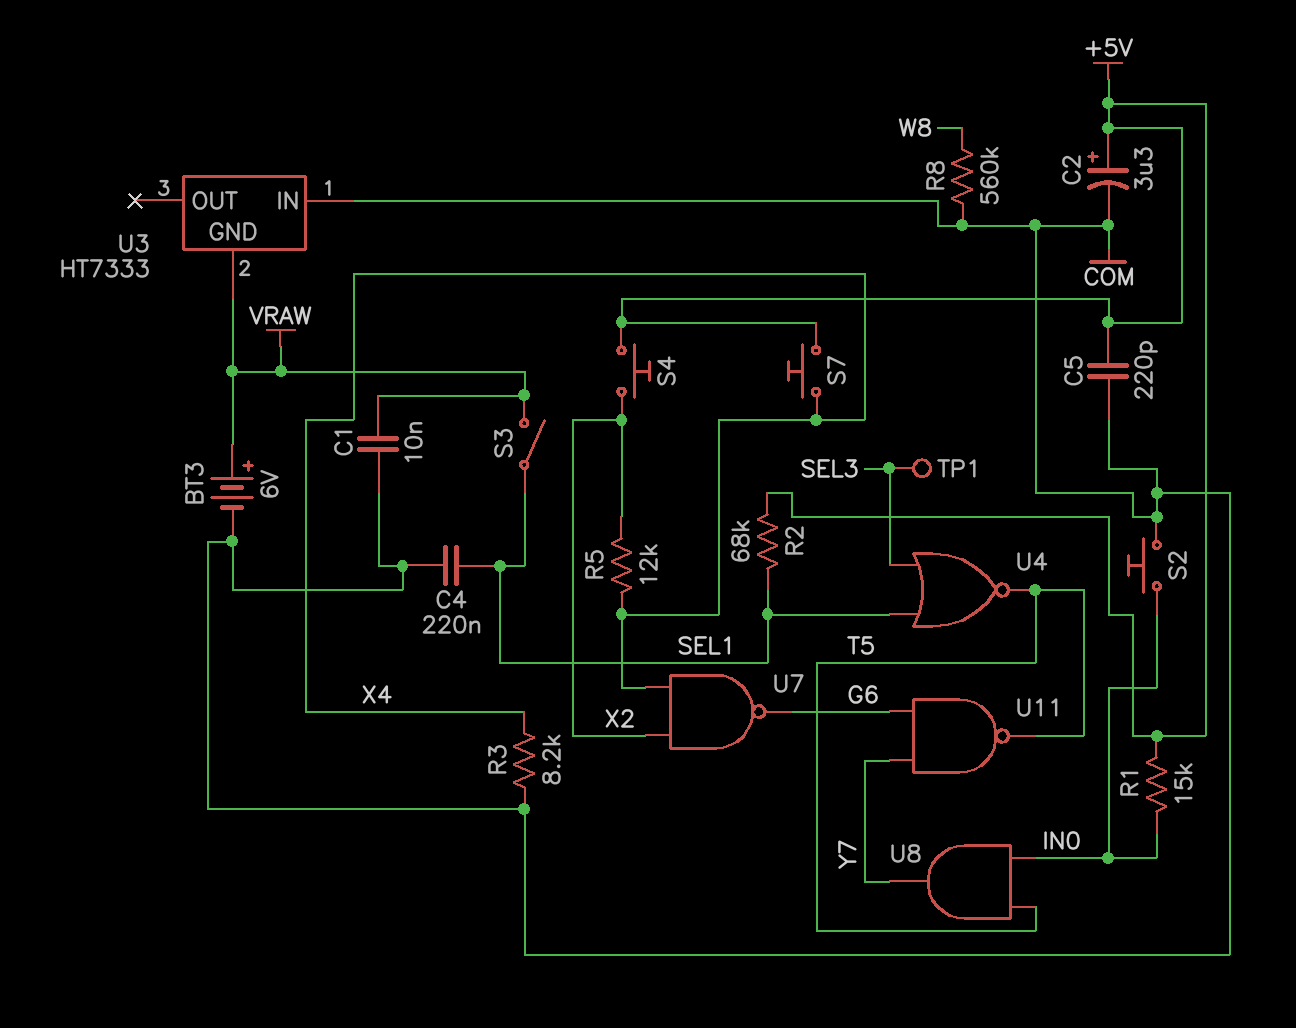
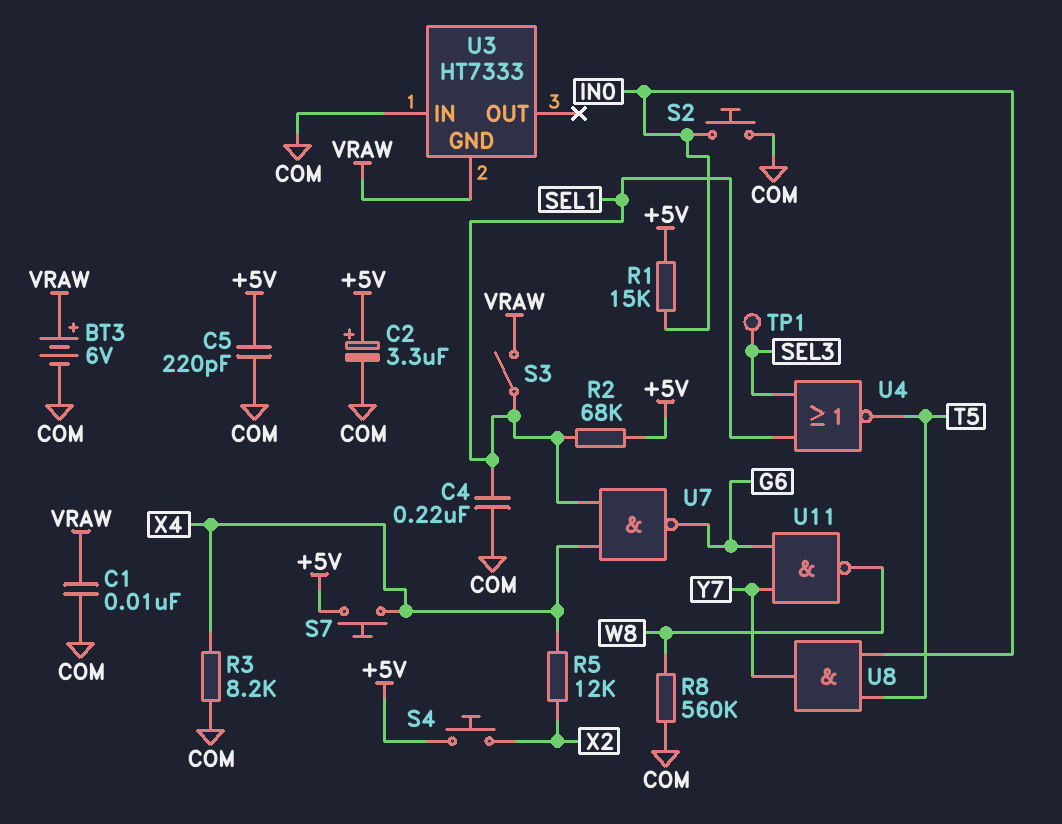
U7: NAND (in X2, in X4, out G6) -> NAND (in SEL1, in X4, out G6)
U11: NAND (in G6, in Y7, out T5) -> NAND (in G6, in Y7, out W8)

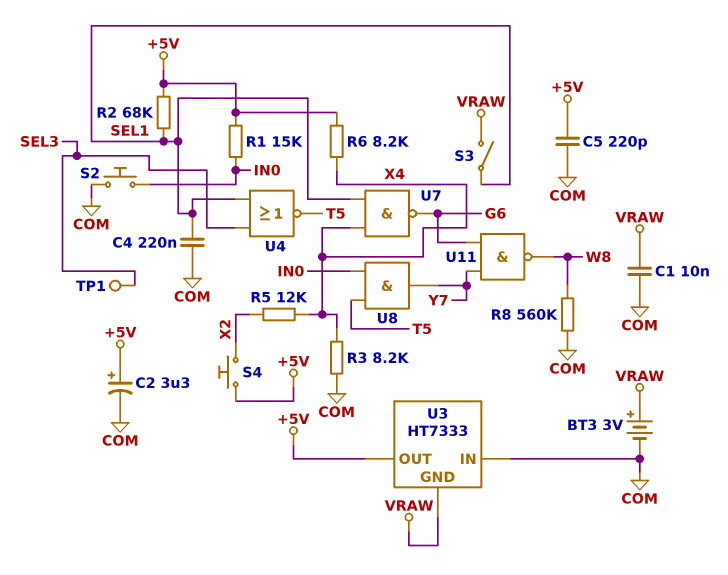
BT3: 6V (plus VRAW, minus COM) -> 3V (plus VRAW, minus COM)
R6: none -> 8.2k (+5V, X4)
S7: button (+5V, X4) -> none
U3 pin OUT: none -> +5V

* * *

- Your goal
It would help to have the listing above repeated exactly, with all images removed.

- The answer
U7: NAND (in X2, in X4, out G6) -> NAND (in SEL1, in X4, out G6)
U11: NAND (in G6, in Y7, out T5) -> NAND (in G6, in Y7, out W8)

BT3: 6V (plus VRAW, minus COM) -> 3V (plus VRAW, minus COM)
R6: none -> 8.2k (+5V, X4)
S7: button (+5V, X4) -> none
U3 pin OUT: none -> +5V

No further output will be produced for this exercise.